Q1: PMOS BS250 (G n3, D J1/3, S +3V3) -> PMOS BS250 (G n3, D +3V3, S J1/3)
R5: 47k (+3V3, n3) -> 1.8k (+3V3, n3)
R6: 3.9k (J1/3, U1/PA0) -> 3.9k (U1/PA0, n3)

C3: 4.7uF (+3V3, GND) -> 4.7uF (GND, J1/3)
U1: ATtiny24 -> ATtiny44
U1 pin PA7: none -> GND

...

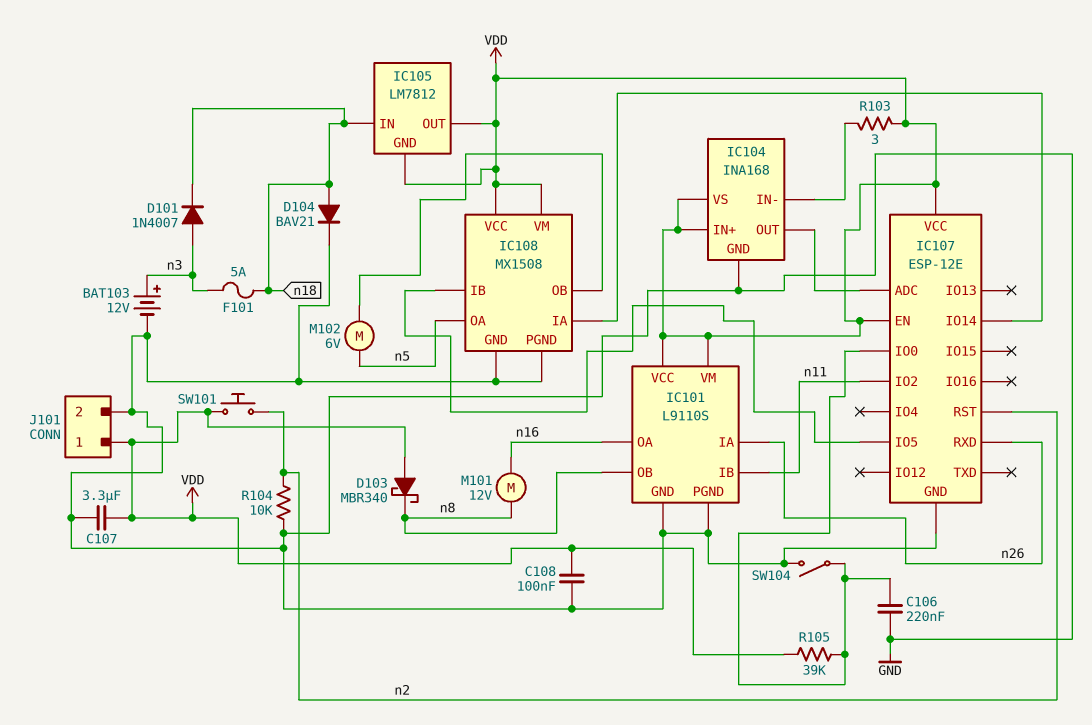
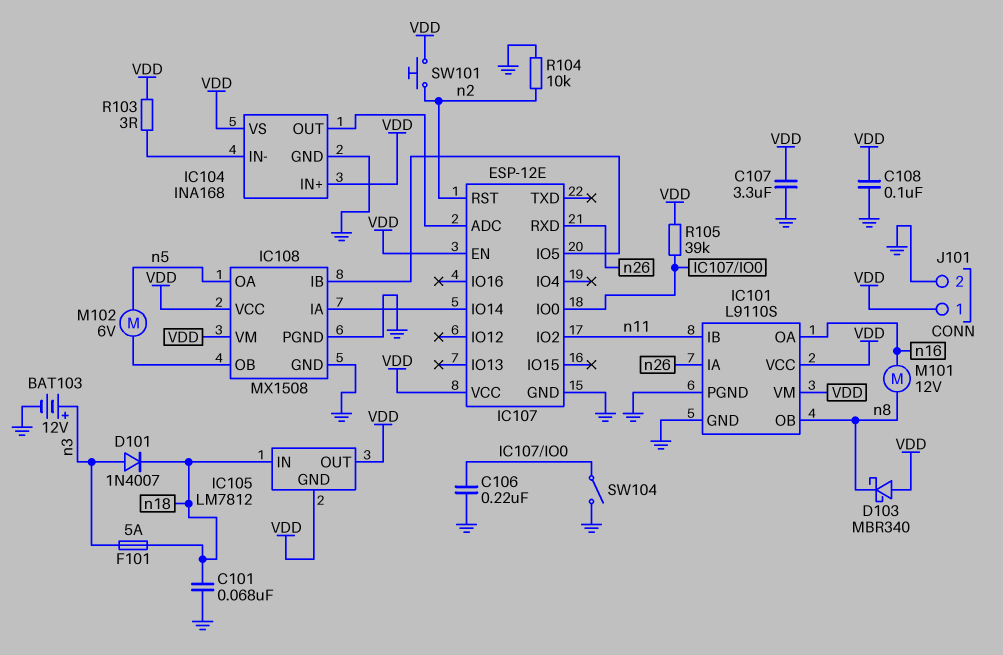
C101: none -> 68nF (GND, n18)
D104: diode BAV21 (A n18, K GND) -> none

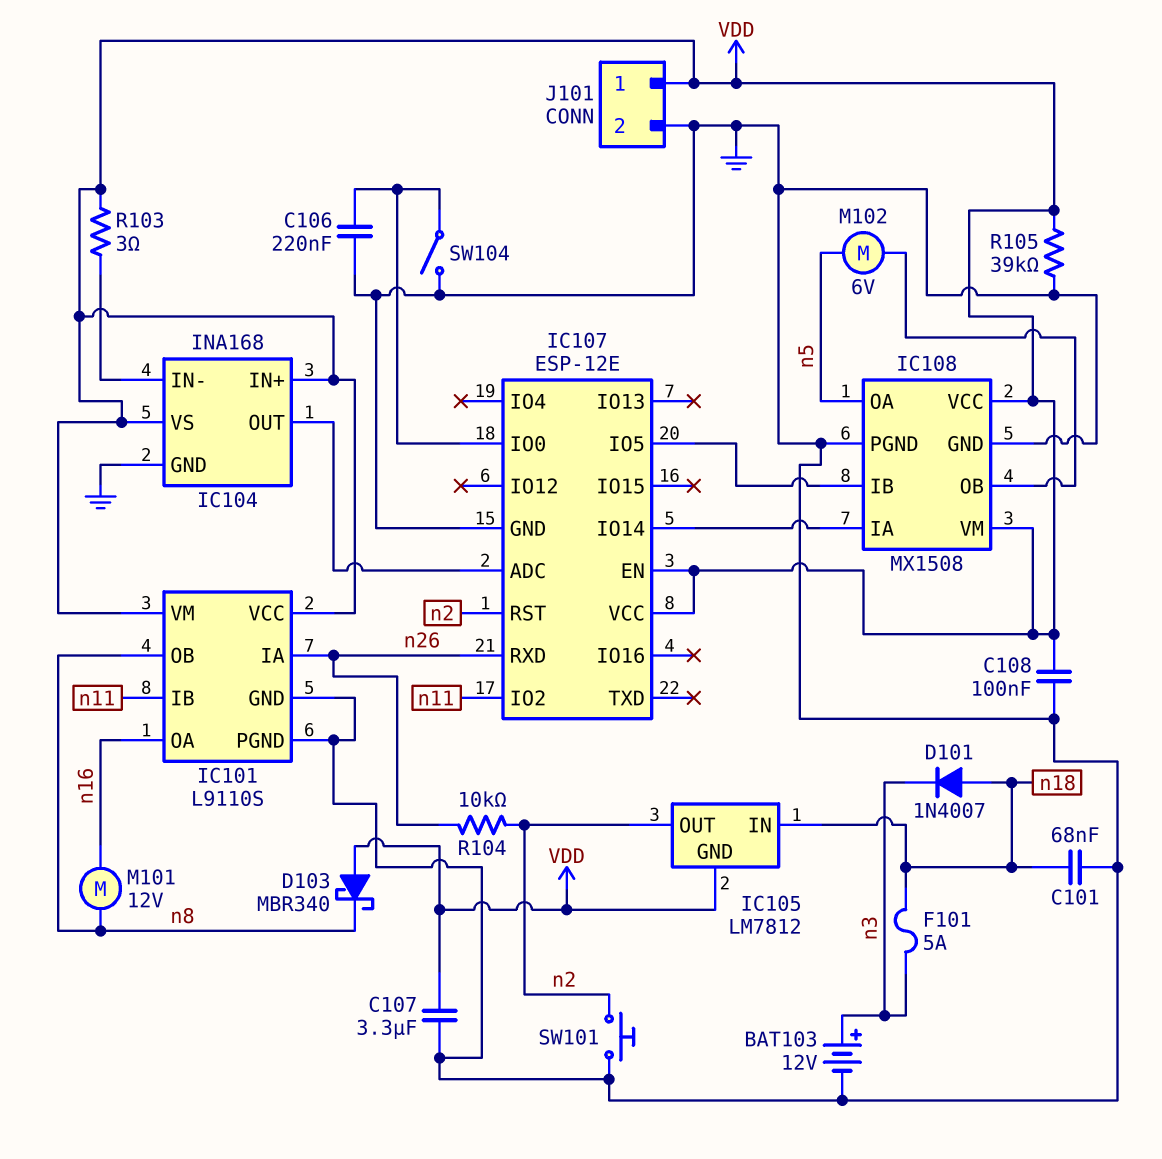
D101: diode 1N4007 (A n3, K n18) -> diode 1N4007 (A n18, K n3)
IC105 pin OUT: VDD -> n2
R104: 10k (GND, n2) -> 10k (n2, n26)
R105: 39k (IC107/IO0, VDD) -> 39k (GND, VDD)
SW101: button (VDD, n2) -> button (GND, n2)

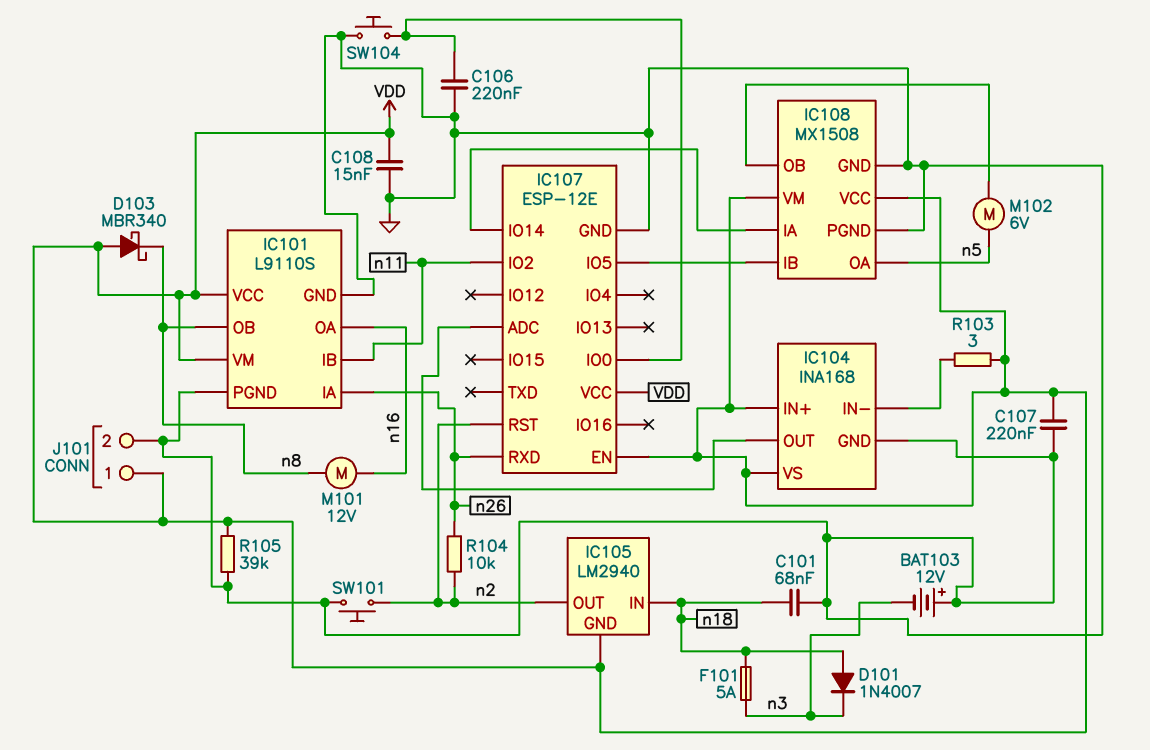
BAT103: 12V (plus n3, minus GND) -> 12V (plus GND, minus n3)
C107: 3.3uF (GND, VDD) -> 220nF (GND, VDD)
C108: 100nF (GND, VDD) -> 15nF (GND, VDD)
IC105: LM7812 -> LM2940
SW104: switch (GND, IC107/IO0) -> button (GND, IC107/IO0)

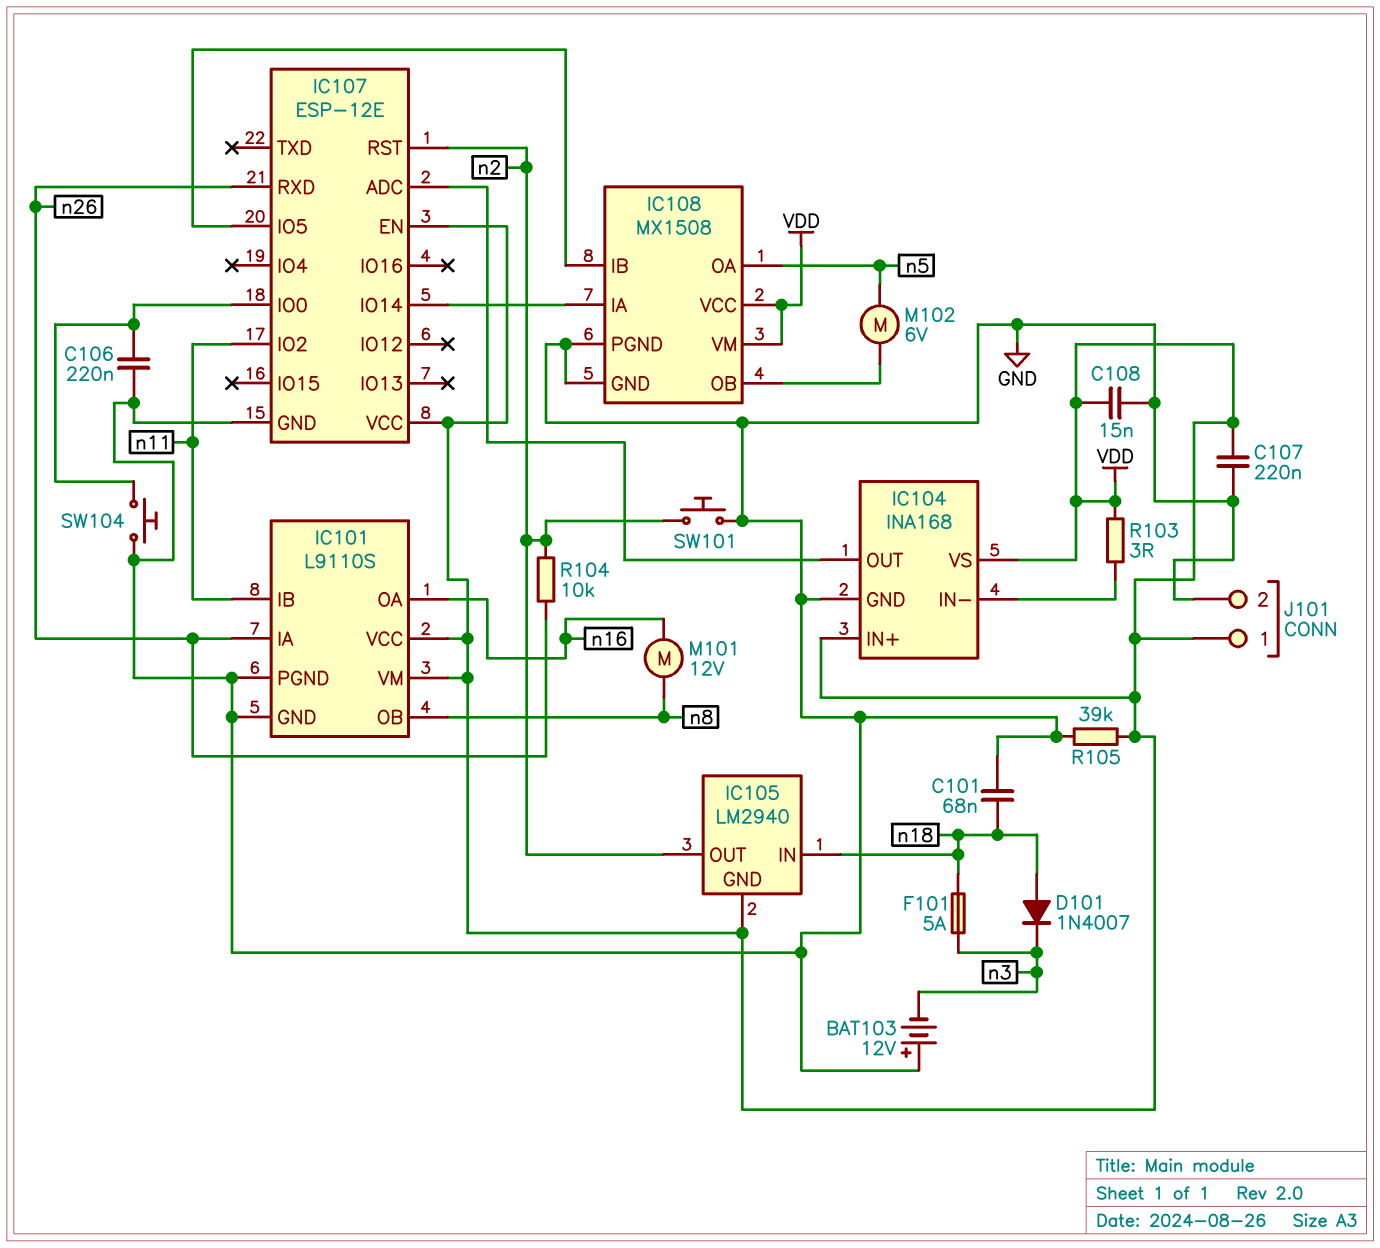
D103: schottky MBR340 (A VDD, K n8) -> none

_TASK DESCRIPTION:_ Of the lines above, copy only those from the one holding "IC105: LM7812 -> LM2940" to the one holding "D103: schottky MBR340 (A VDD, K n8) -> none", both included, and exclude every image.

_WRITTEN SOLUTION:_
IC105: LM7812 -> LM2940
SW104: switch (GND, IC107/IO0) -> button (GND, IC107/IO0)

D103: schottky MBR340 (A VDD, K n8) -> none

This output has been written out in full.